Source material:
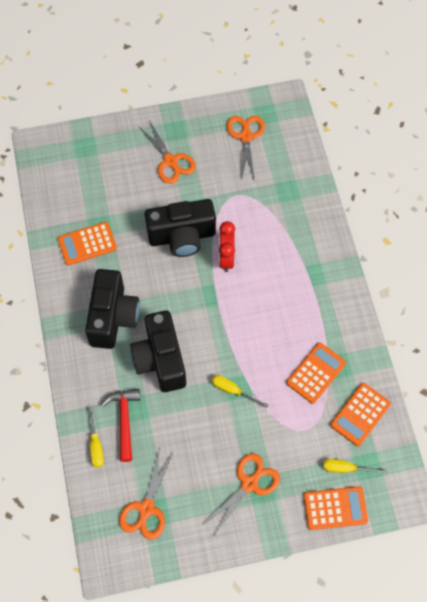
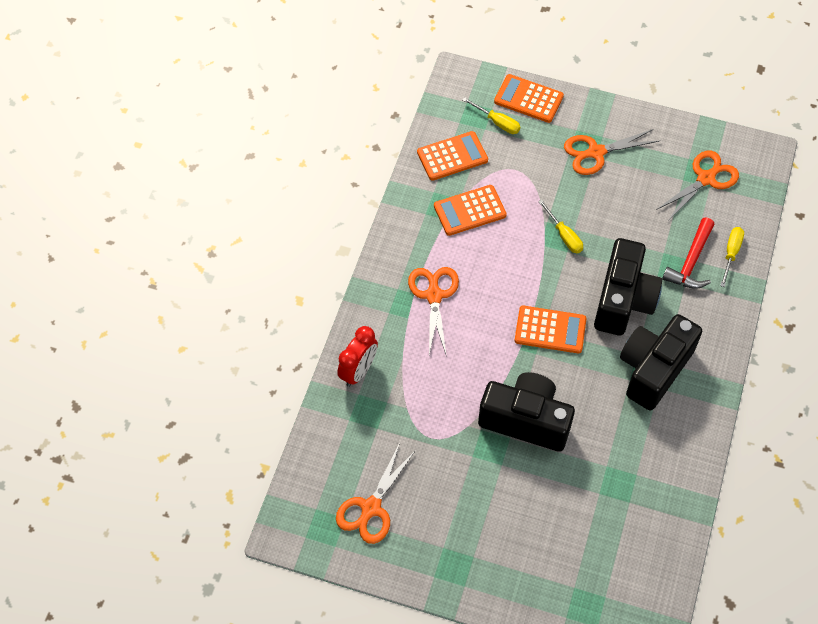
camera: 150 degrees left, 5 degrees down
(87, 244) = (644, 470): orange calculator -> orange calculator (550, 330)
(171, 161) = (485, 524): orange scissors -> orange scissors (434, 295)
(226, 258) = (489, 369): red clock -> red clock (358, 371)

The task:
Print the data above exactly, minus pictures.

Problem solution:
camera: 150 degrees left, 5 degrees down
(87, 244) = (644, 470): orange calculator -> orange calculator (550, 330)
(171, 161) = (485, 524): orange scissors -> orange scissors (434, 295)
(226, 258) = (489, 369): red clock -> red clock (358, 371)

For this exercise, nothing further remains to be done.